▶ [MATERIALS PROVIDED]

------

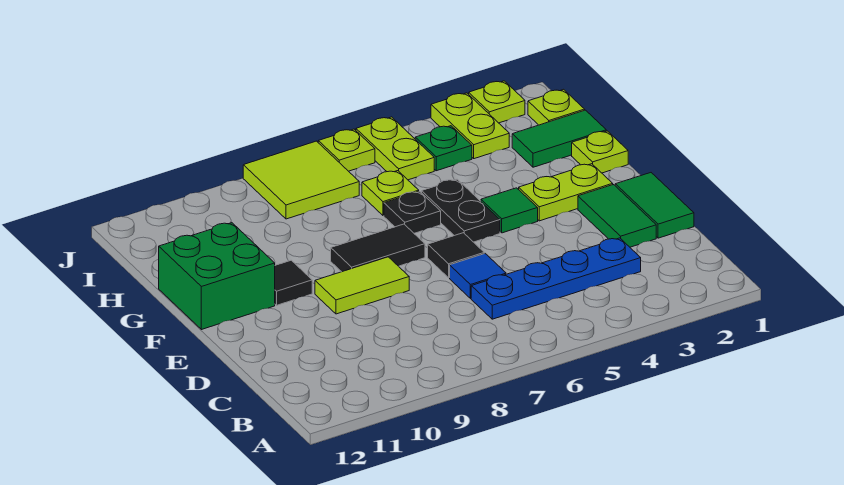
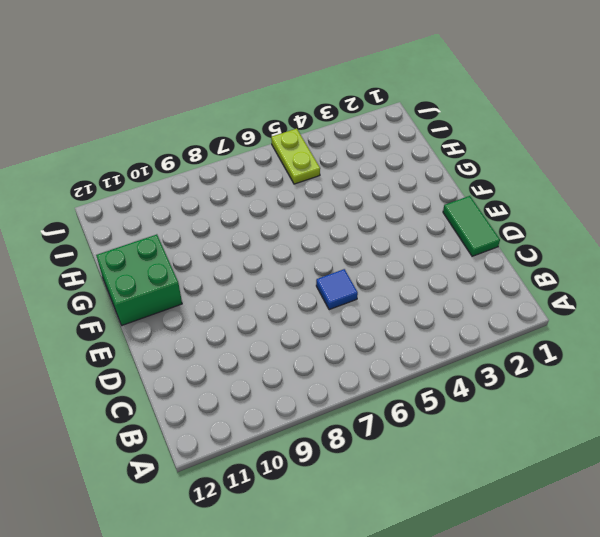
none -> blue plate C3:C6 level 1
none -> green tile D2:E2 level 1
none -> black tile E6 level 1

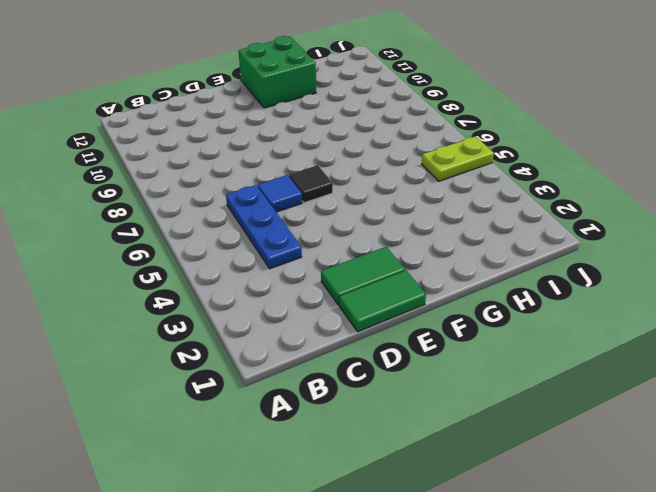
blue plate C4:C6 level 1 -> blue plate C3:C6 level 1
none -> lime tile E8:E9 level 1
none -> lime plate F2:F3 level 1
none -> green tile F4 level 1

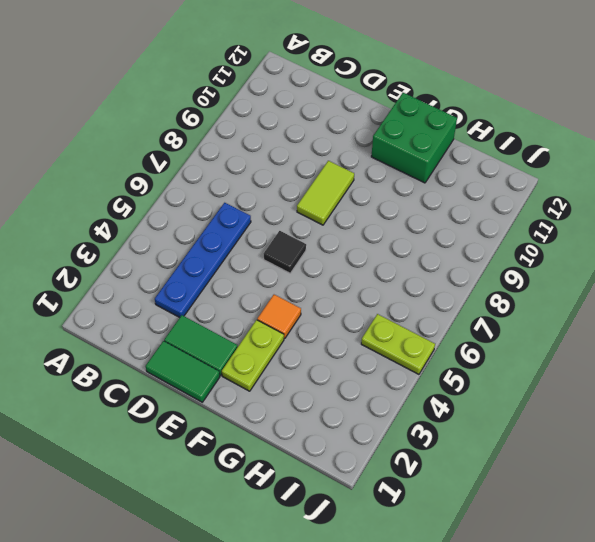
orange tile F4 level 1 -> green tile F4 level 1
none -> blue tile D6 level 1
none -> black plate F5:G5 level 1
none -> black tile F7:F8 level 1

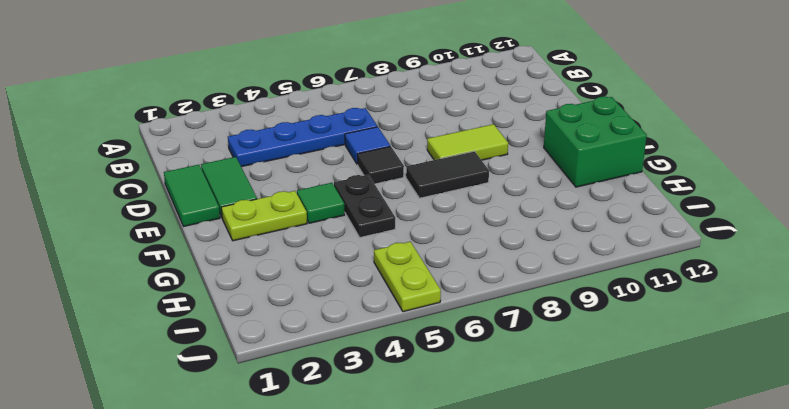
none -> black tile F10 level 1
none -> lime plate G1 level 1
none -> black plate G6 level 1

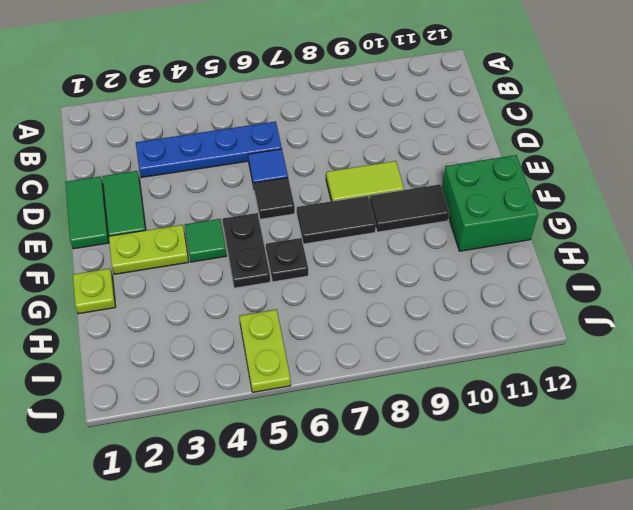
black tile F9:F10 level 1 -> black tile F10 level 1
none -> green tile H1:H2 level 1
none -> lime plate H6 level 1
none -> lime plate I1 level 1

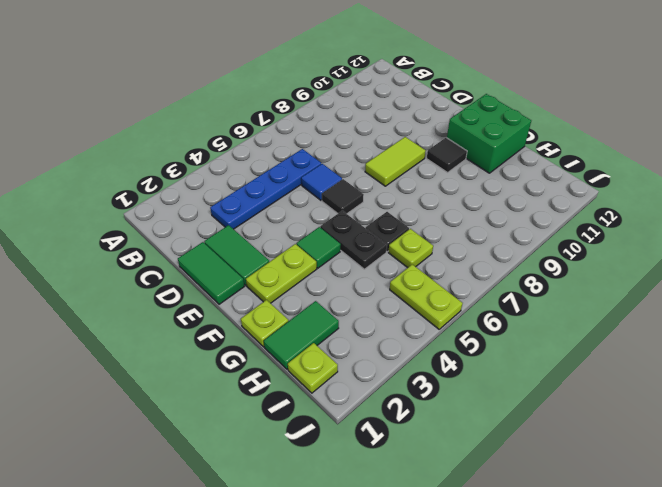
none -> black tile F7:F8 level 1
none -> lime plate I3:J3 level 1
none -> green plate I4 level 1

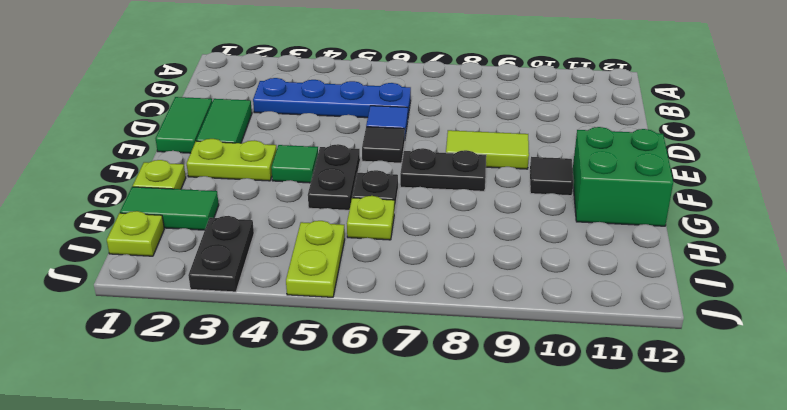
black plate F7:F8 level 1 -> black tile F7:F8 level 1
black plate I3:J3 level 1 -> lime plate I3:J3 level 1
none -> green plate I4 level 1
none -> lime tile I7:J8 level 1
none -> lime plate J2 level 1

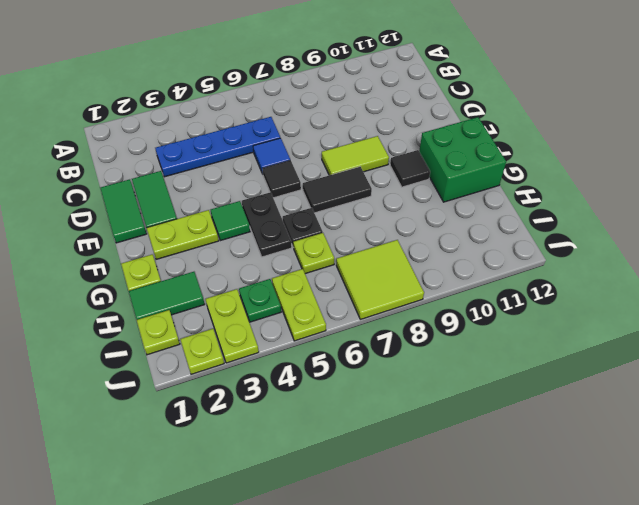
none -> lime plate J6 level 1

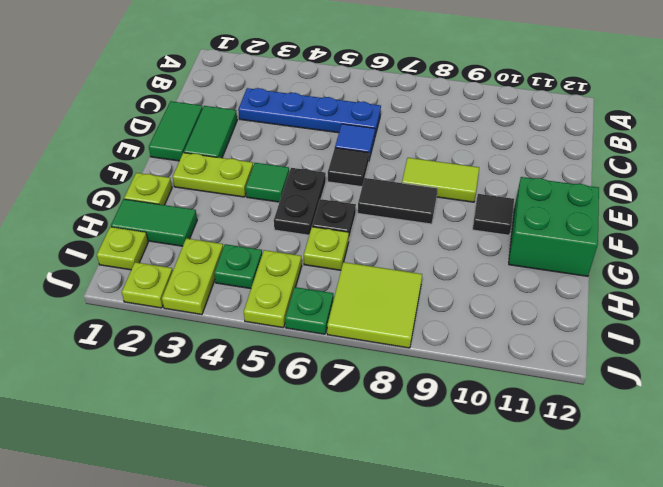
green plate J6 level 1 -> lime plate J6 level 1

------

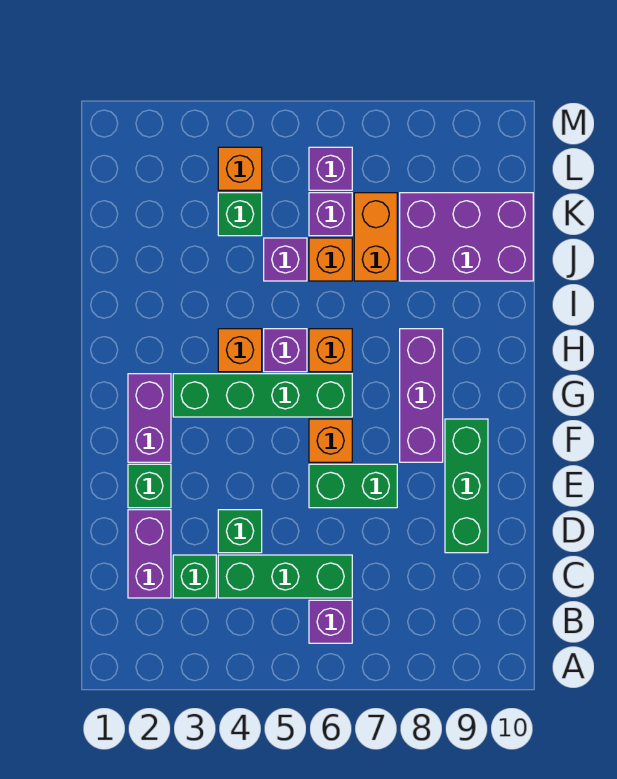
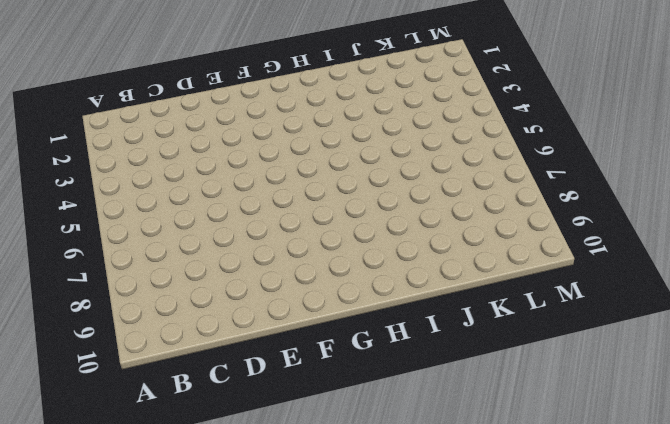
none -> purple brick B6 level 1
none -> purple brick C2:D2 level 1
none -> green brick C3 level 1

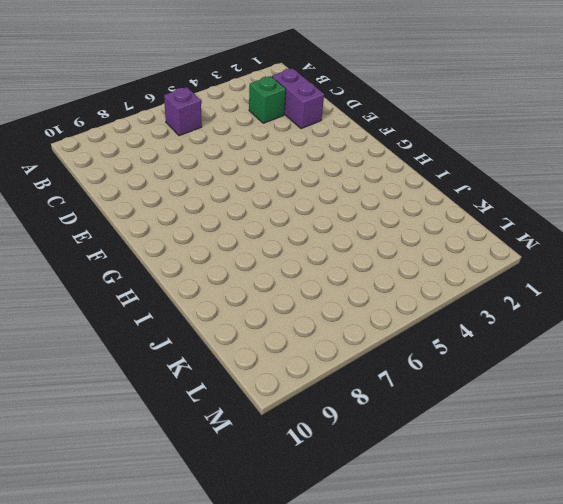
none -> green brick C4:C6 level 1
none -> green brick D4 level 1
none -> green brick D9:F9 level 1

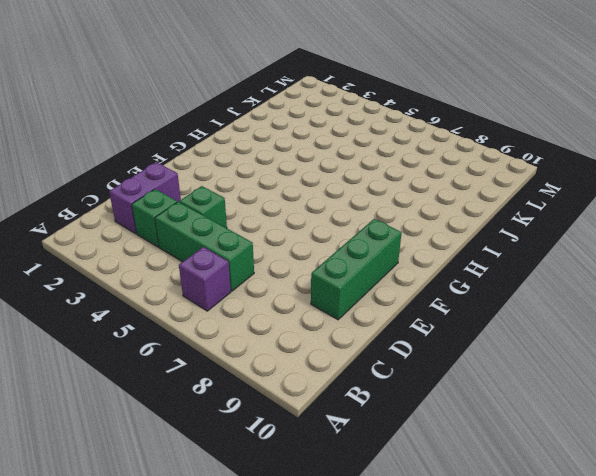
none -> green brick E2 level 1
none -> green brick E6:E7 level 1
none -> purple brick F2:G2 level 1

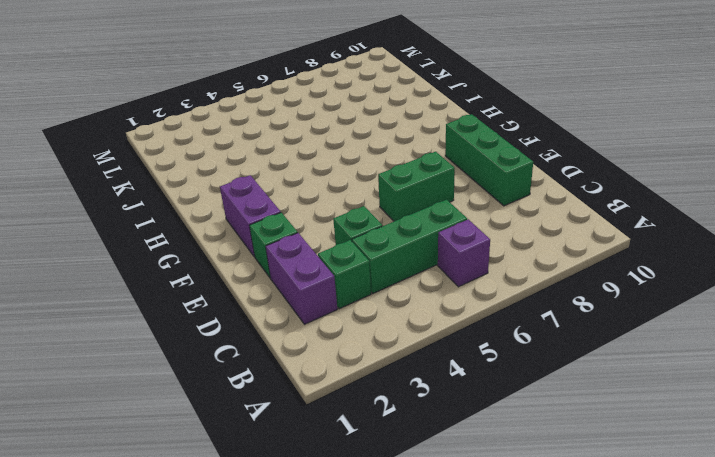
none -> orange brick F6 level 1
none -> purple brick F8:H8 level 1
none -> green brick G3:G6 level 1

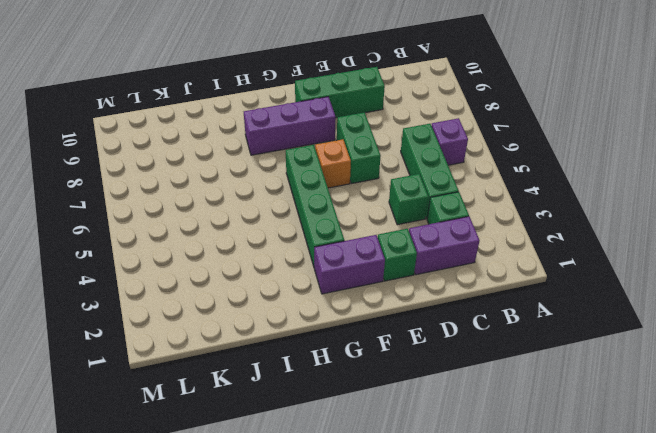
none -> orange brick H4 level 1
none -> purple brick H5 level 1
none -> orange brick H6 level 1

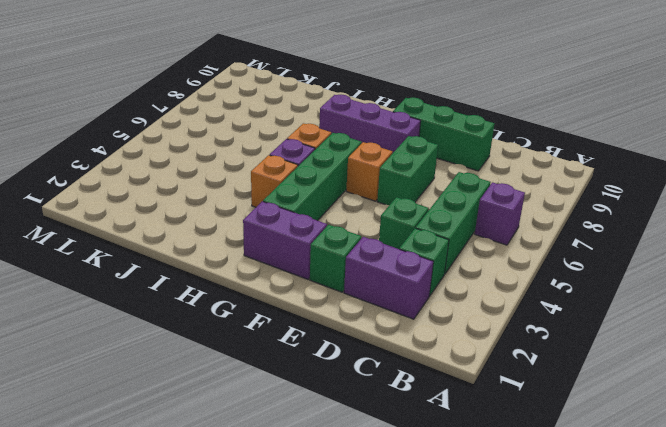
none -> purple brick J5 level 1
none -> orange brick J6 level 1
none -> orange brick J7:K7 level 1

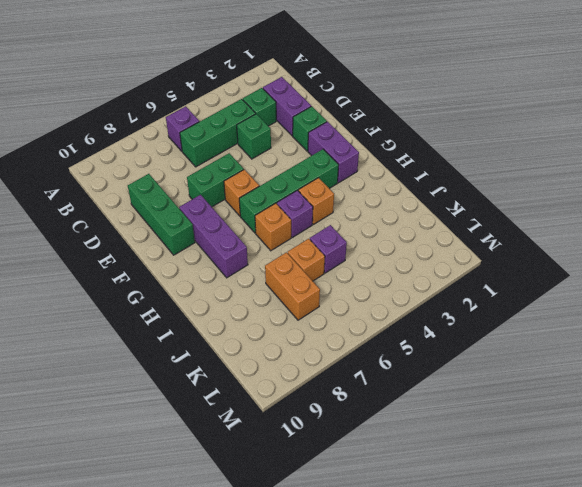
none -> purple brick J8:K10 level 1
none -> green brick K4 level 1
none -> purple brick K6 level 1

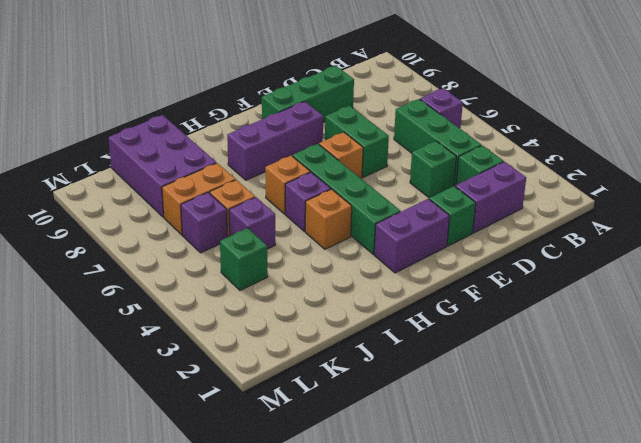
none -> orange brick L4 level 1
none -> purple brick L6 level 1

------

▶ [EXERCISE REQUIREMENTS]
Treat the line with "none -> blue tile D6 level 1" as the start and the line with "none -> green tile H1:H2 level 1" as the end, and return exactly that span of the data above, both ends included, without pictures.

▶ [OUTPUT]
none -> blue tile D6 level 1
none -> black plate F5:G5 level 1
none -> black tile F7:F8 level 1

none -> black tile F10 level 1
none -> lime plate G1 level 1
none -> black plate G6 level 1

black tile F9:F10 level 1 -> black tile F10 level 1
none -> green tile H1:H2 level 1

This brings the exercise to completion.